Content starts

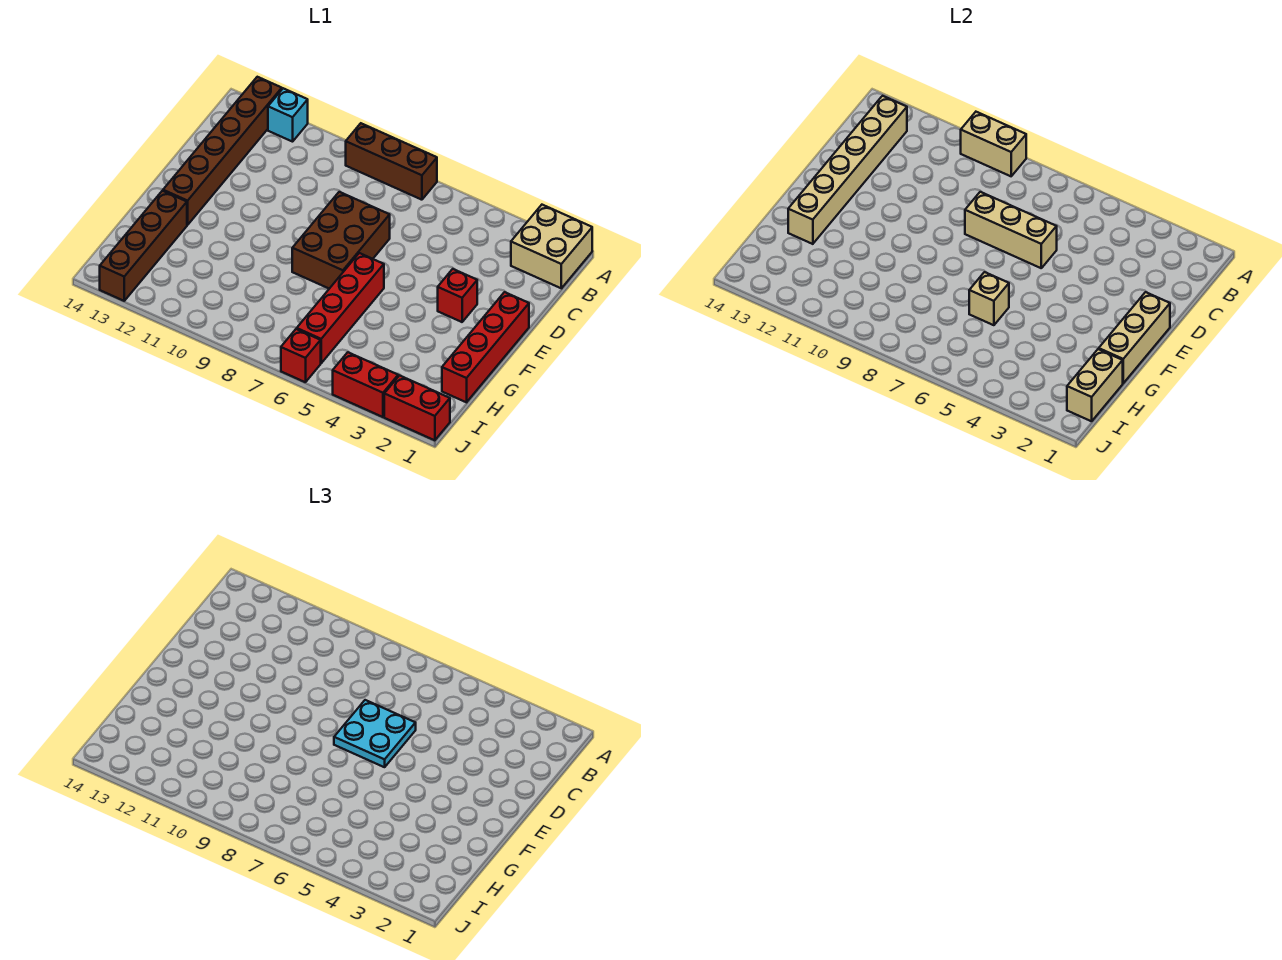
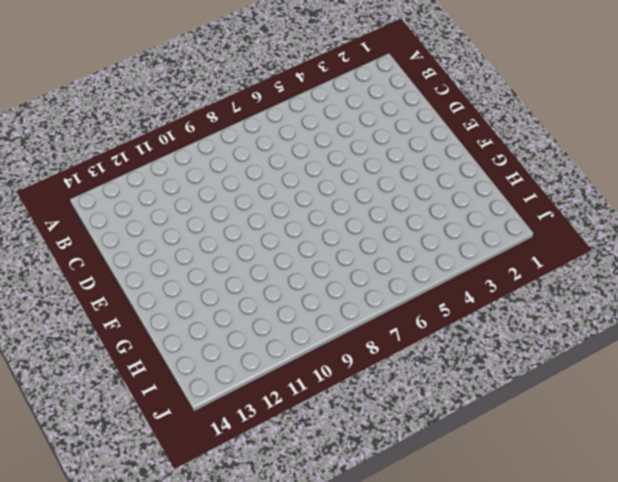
none -> tan brick A1:B2 level 1
none -> brown brick A7:A9 level 1
none -> cyan brick A12 level 1

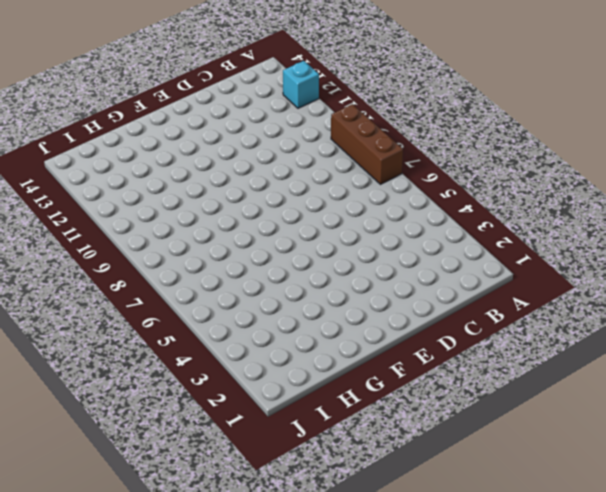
none -> tan brick A1:B2 level 1
none -> brown brick A13:F13 level 1
none -> brown brick D7:F8 level 1

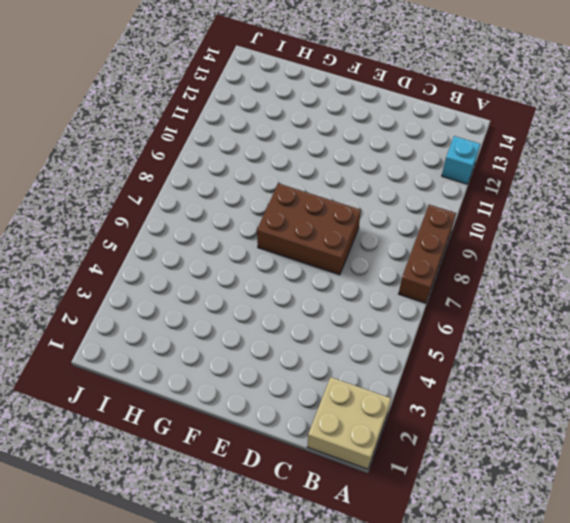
none -> brown brick A13:F13 level 1
none -> red brick E1:H1 level 1
none -> red brick E3 level 1

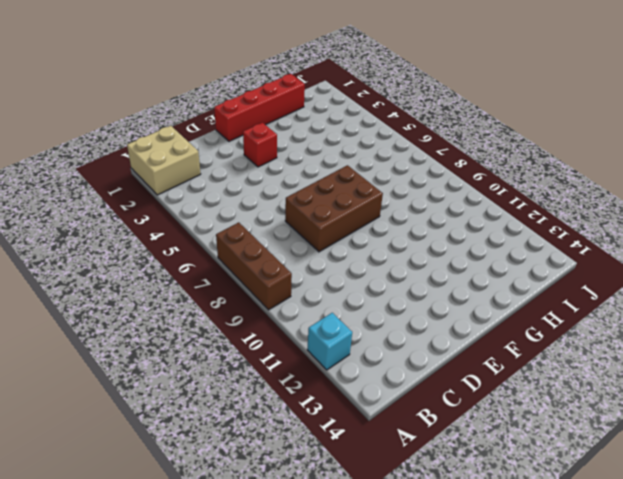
none -> brown brick A13:F13 level 1
none -> red brick F6:I6 level 1
none -> brown brick G13:J13 level 1

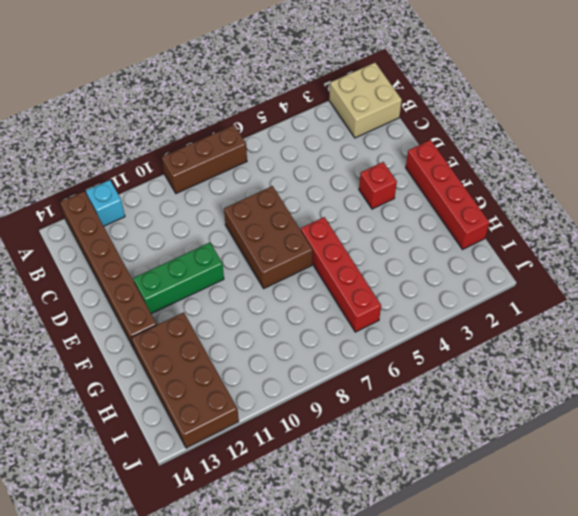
green brick E10:E12 level 1 -> none
brown brick G12:J13 level 1 -> brown brick G13:J13 level 1
none -> red brick J1:J2 level 1
none -> red brick J3:J4 level 1
none -> red brick J6 level 1

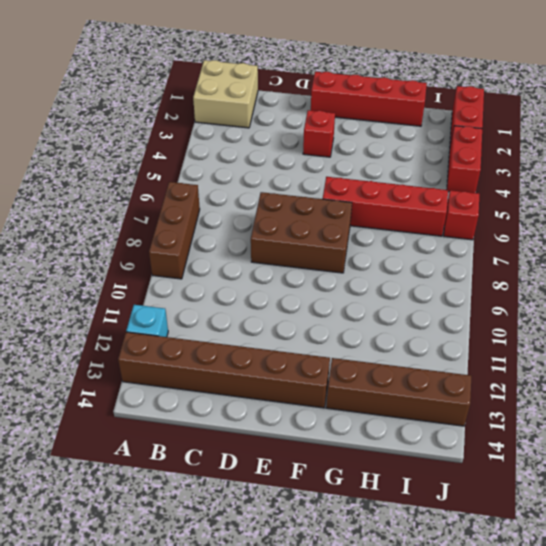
none -> tan brick A9:A10 level 2
none -> tan brick B13:G13 level 2
none -> tan brick D6:D8 level 2

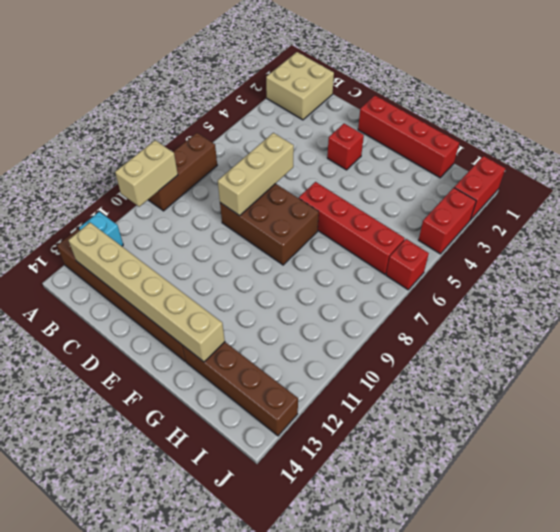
none -> tan brick E1:G1 level 2
none -> tan brick G6 level 2
none -> tan brick H1:I1 level 2

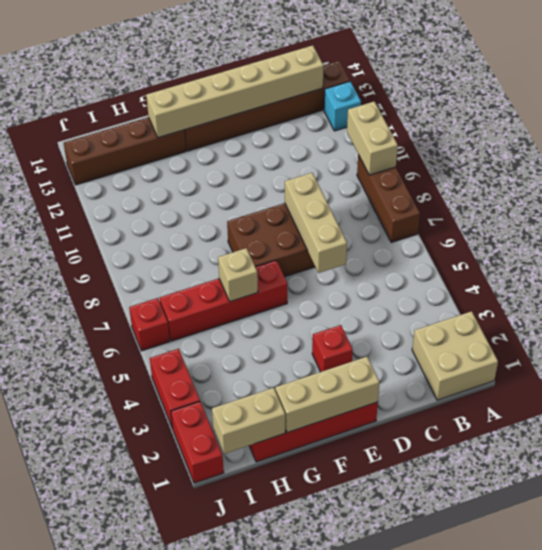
none -> cyan plate D6:E7 level 3

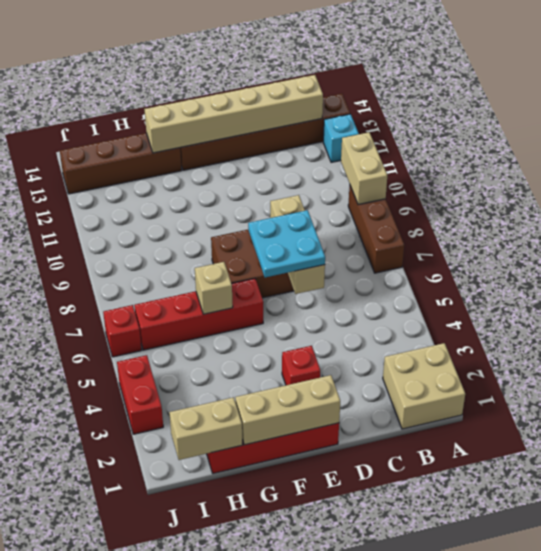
none -> red brick J1:J2 level 1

Content ends

- About this task:
Print every line of the material above exactly as it reads, skipping the pictures.

- Solution to this exercise:
none -> tan brick A1:B2 level 1
none -> brown brick A7:A9 level 1
none -> cyan brick A12 level 1

none -> tan brick A1:B2 level 1
none -> brown brick A13:F13 level 1
none -> brown brick D7:F8 level 1

none -> brown brick A13:F13 level 1
none -> red brick E1:H1 level 1
none -> red brick E3 level 1

none -> brown brick A13:F13 level 1
none -> red brick F6:I6 level 1
none -> brown brick G13:J13 level 1

green brick E10:E12 level 1 -> none
brown brick G12:J13 level 1 -> brown brick G13:J13 level 1
none -> red brick J1:J2 level 1
none -> red brick J3:J4 level 1
none -> red brick J6 level 1

none -> tan brick A9:A10 level 2
none -> tan brick B13:G13 level 2
none -> tan brick D6:D8 level 2

none -> tan brick E1:G1 level 2
none -> tan brick G6 level 2
none -> tan brick H1:I1 level 2

none -> cyan plate D6:E7 level 3

none -> red brick J1:J2 level 1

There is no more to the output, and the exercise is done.